##### Extracted information #####
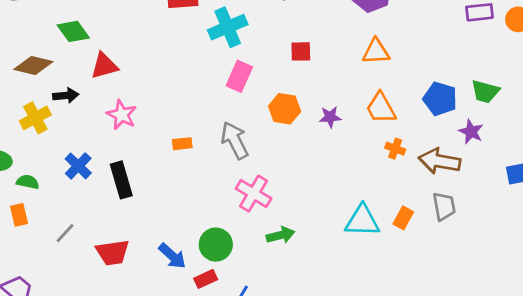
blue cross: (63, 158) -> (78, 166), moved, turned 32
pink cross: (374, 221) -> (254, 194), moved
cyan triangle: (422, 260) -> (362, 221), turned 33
#####
##### Extracted information #####
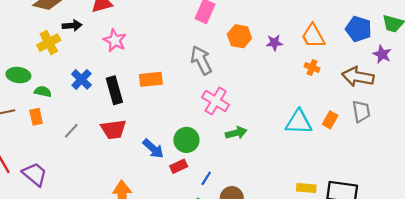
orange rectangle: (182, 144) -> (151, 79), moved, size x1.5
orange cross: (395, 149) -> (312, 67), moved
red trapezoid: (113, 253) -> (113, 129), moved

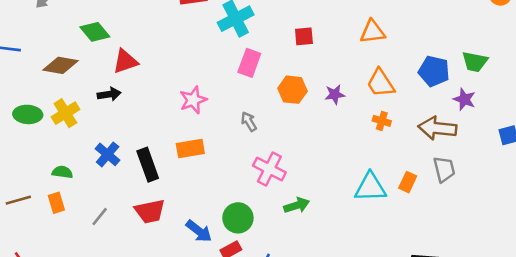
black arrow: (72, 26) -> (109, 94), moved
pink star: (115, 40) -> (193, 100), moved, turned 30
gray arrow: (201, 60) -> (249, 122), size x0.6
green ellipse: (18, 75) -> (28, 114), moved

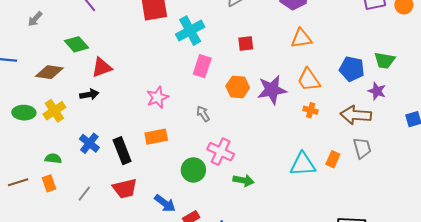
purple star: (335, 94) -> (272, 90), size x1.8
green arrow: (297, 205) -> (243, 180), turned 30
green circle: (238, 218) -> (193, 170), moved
#####
● **Exercise goal**
The line above containing "pink cross: (374, 221) -> (254, 194), moved", the line containing "cyan triangle: (422, 260)", and every line between them are to be transcribed exactly; no other line is wanted.

● **Task output**
pink cross: (374, 221) -> (254, 194), moved
cyan triangle: (422, 260) -> (362, 221), turned 33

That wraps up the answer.